Work item:
Show each line of the records below where the word "parking" occurs.

=======

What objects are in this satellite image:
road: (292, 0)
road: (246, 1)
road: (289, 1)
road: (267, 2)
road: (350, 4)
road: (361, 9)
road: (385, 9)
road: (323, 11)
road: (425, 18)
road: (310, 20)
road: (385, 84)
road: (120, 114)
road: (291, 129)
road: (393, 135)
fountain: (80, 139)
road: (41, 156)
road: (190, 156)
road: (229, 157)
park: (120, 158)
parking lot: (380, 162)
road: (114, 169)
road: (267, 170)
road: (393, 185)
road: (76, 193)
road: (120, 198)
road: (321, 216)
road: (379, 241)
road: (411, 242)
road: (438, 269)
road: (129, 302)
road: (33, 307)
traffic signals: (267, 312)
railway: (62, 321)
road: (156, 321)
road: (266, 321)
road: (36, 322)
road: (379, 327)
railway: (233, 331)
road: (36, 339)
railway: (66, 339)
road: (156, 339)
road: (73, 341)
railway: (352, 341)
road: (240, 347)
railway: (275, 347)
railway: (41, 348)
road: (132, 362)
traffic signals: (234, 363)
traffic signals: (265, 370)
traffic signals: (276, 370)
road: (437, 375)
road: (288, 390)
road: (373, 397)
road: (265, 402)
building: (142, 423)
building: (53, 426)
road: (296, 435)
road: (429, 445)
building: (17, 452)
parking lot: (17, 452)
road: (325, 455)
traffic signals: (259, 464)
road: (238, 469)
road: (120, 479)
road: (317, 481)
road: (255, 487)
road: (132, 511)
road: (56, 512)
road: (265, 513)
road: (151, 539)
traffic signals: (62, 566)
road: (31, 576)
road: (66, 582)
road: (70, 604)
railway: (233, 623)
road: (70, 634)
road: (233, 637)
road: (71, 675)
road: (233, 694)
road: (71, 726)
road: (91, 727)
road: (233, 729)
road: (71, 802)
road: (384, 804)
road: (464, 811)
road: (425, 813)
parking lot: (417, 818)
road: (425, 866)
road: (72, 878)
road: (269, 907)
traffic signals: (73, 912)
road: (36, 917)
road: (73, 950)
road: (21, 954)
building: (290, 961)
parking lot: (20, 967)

=======

Task response:
parking lot: (380, 162)
parking lot: (17, 452)
parking lot: (417, 818)
parking lot: (20, 967)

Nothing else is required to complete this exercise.